Instructions to follow:
In the entries that follow, the first line to write out is the one containing "D1: LED green", and the last is the one containing "R6: none -> 47k (5V, RESET)". Reproduce that stretch exactly, with nothing before or after it.

Material shown:
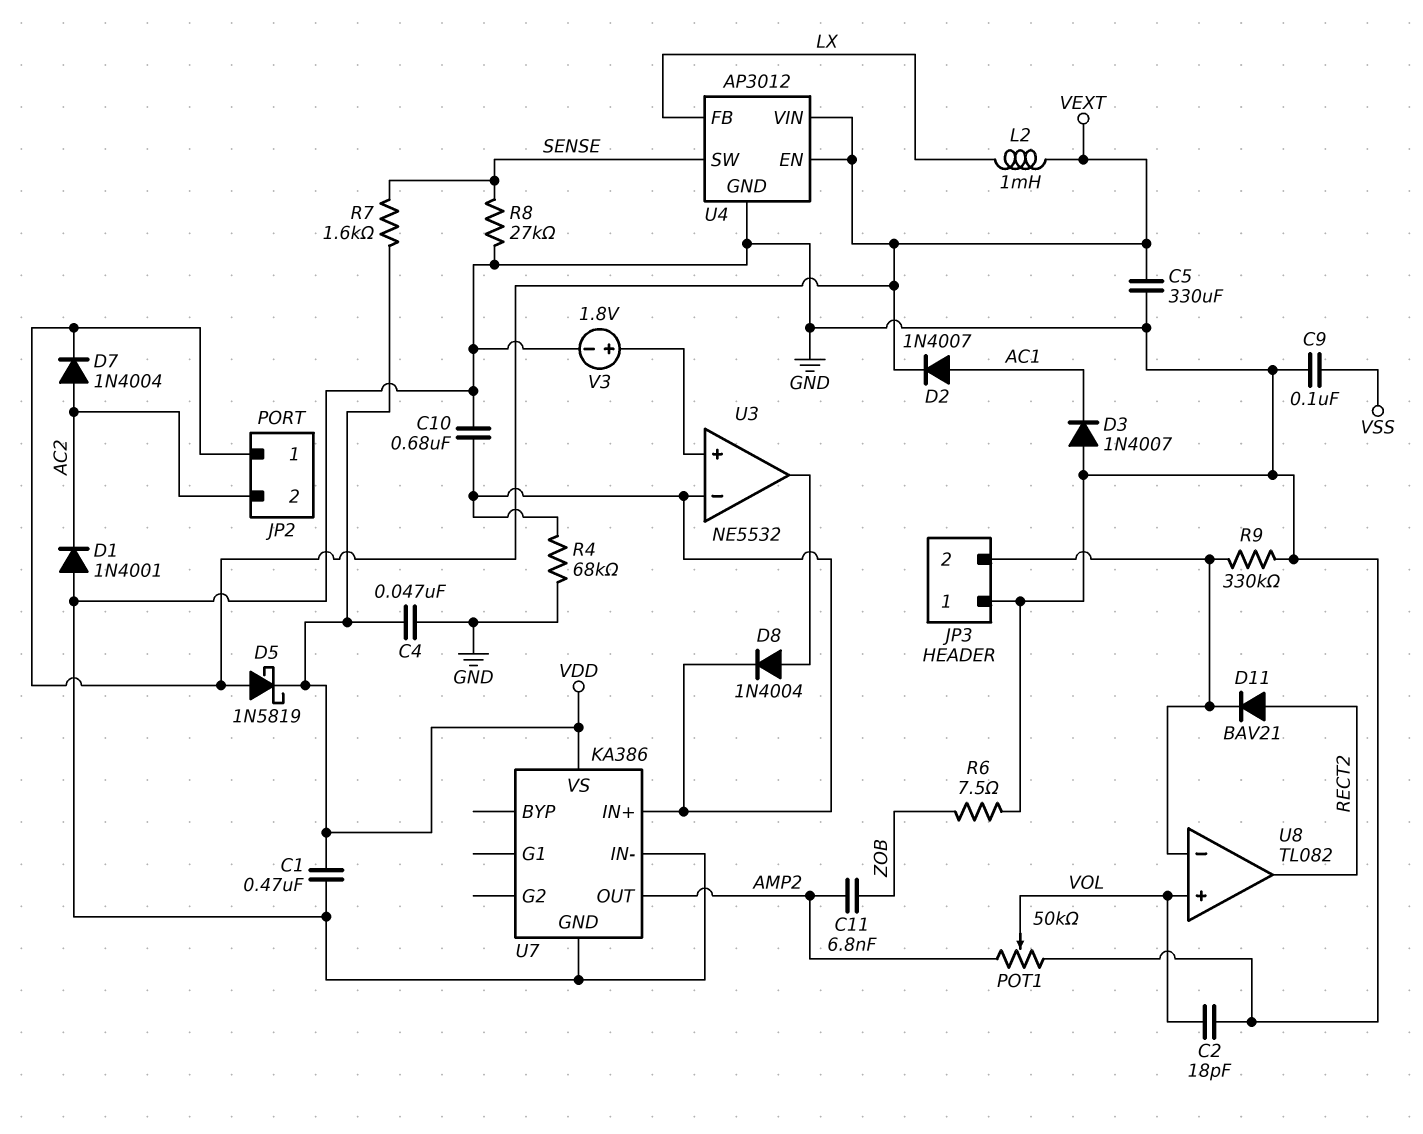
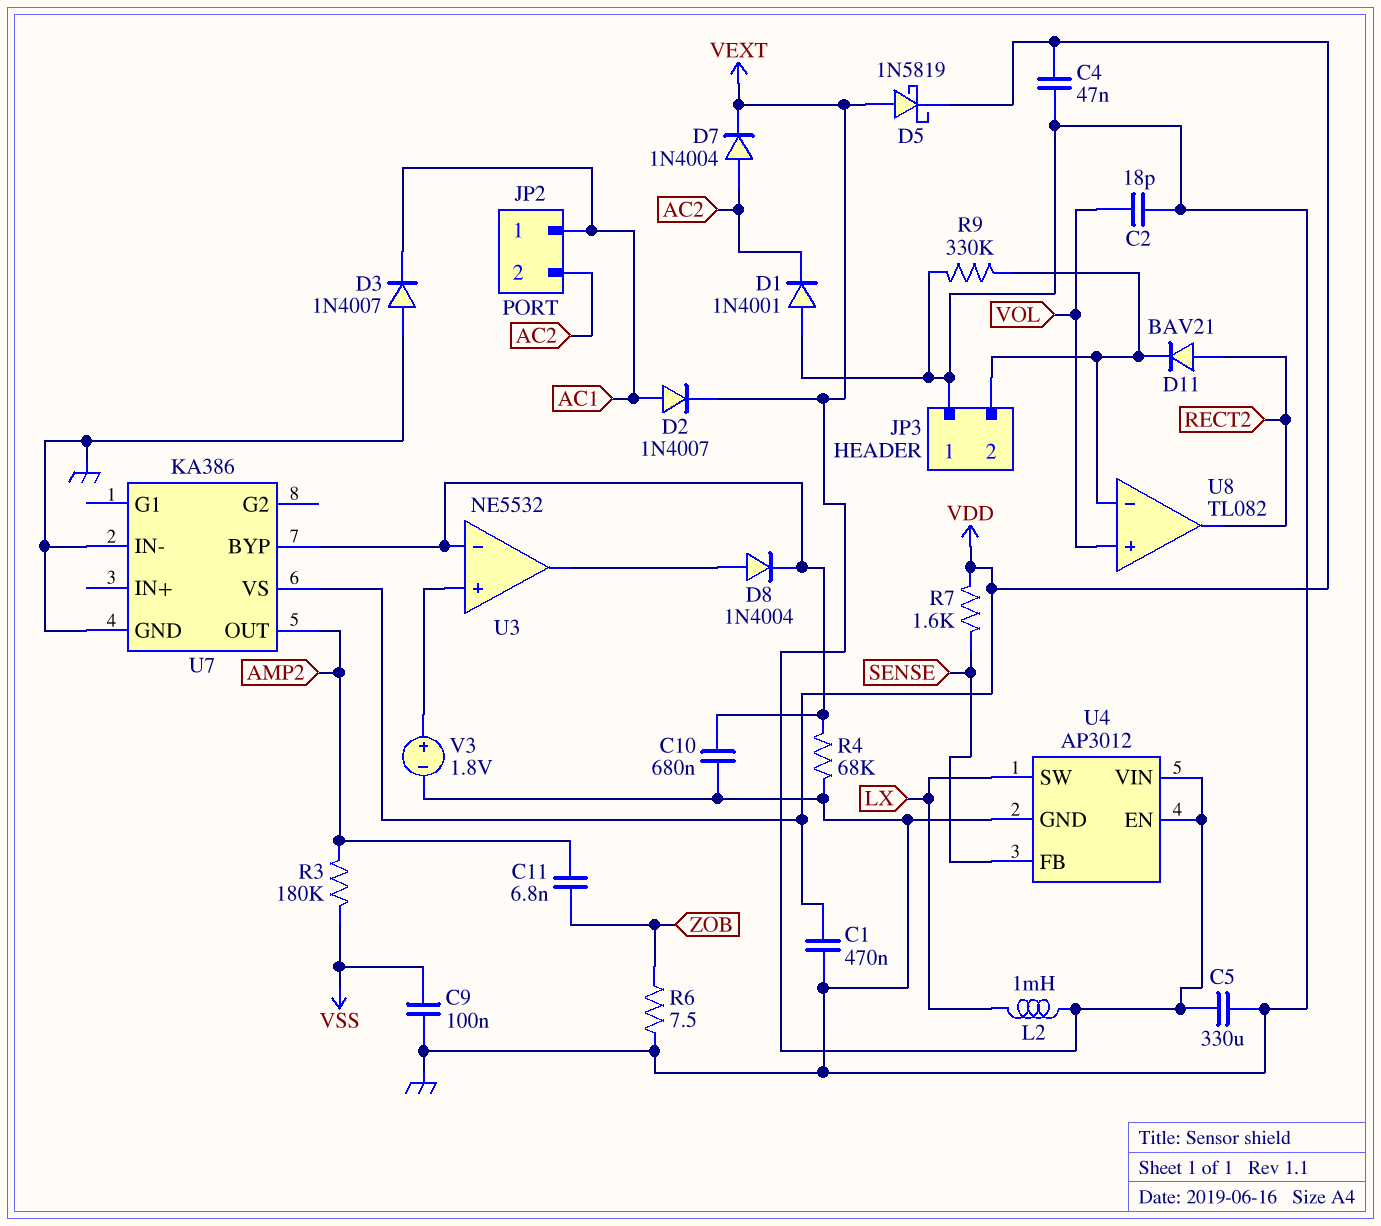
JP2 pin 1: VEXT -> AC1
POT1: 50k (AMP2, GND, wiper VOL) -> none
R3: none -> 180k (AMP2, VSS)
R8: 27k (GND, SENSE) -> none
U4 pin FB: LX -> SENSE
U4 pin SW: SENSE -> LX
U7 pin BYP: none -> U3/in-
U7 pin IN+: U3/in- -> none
---
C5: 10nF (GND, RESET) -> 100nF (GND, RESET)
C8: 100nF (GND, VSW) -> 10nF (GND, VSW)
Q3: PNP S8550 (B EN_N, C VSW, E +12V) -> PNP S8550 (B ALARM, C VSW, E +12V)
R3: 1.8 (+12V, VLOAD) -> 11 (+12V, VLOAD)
--
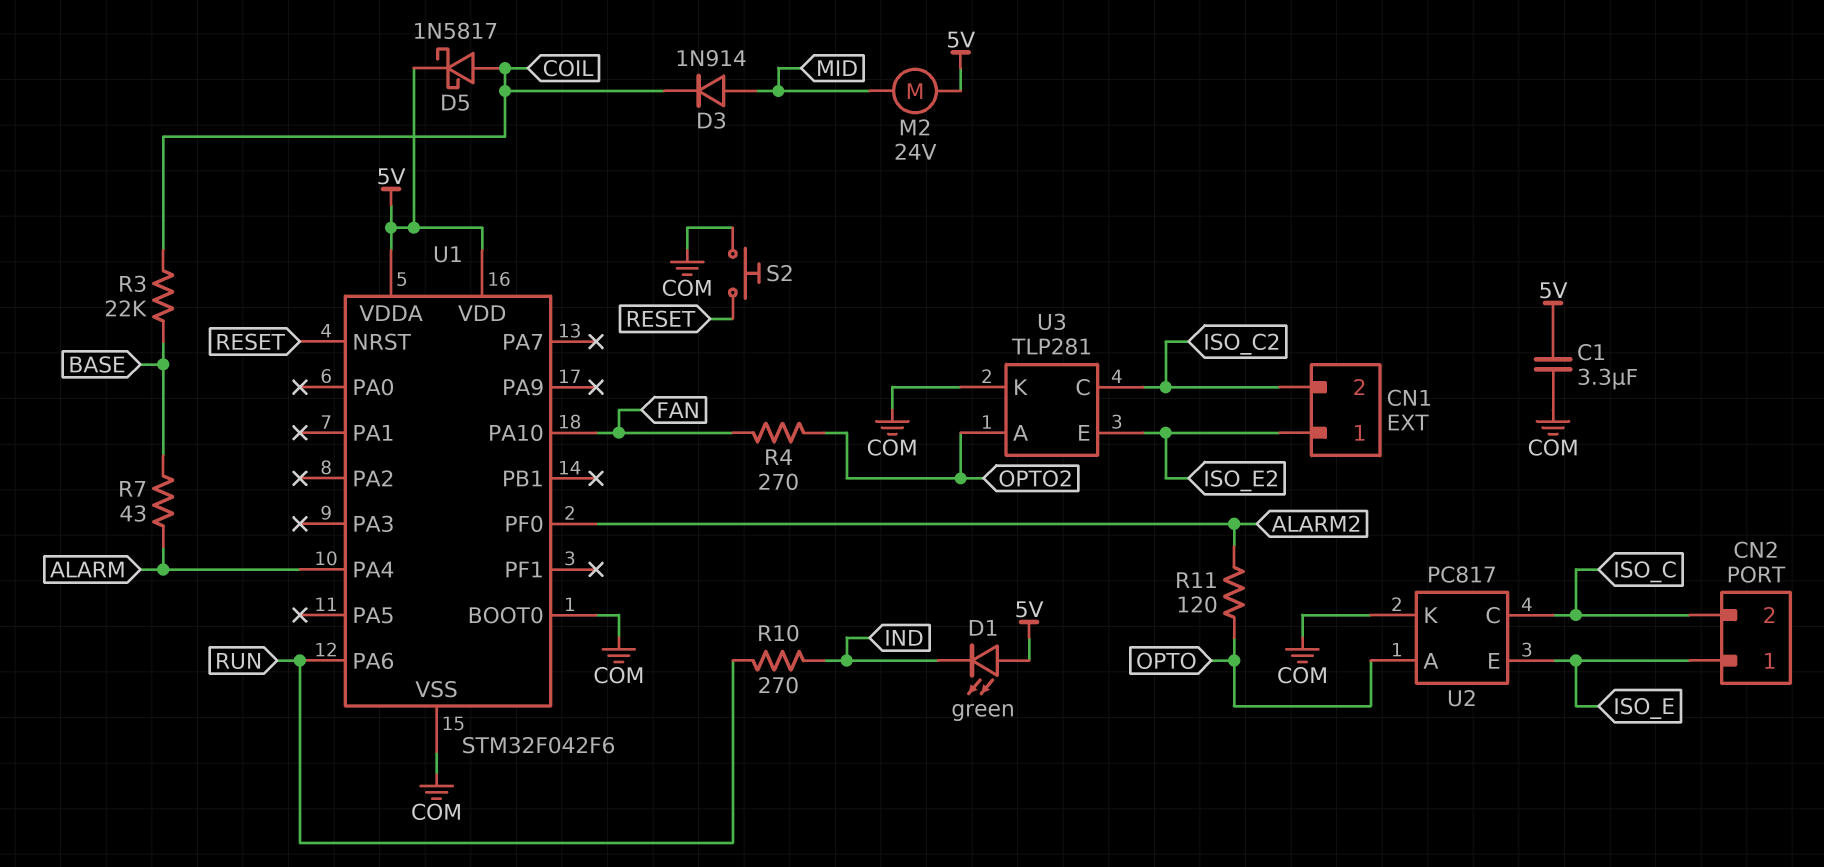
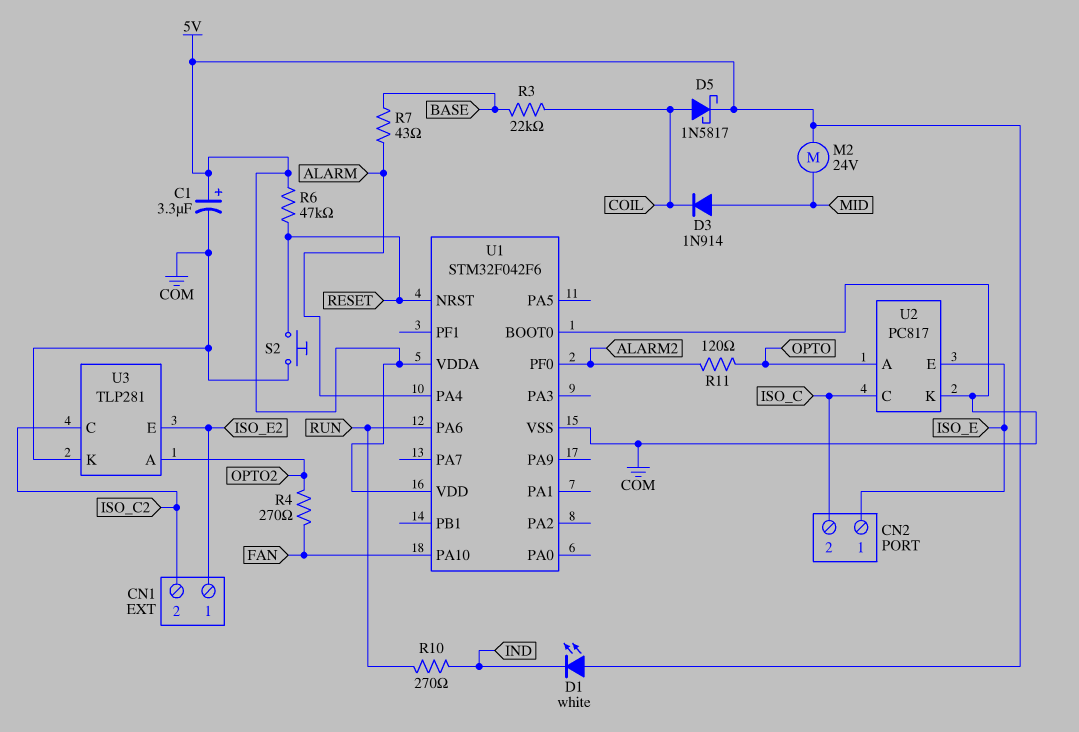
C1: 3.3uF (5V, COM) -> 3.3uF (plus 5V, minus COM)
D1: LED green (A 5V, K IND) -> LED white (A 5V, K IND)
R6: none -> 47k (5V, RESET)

Answer section:
D1: LED green (A 5V, K IND) -> LED white (A 5V, K IND)
R6: none -> 47k (5V, RESET)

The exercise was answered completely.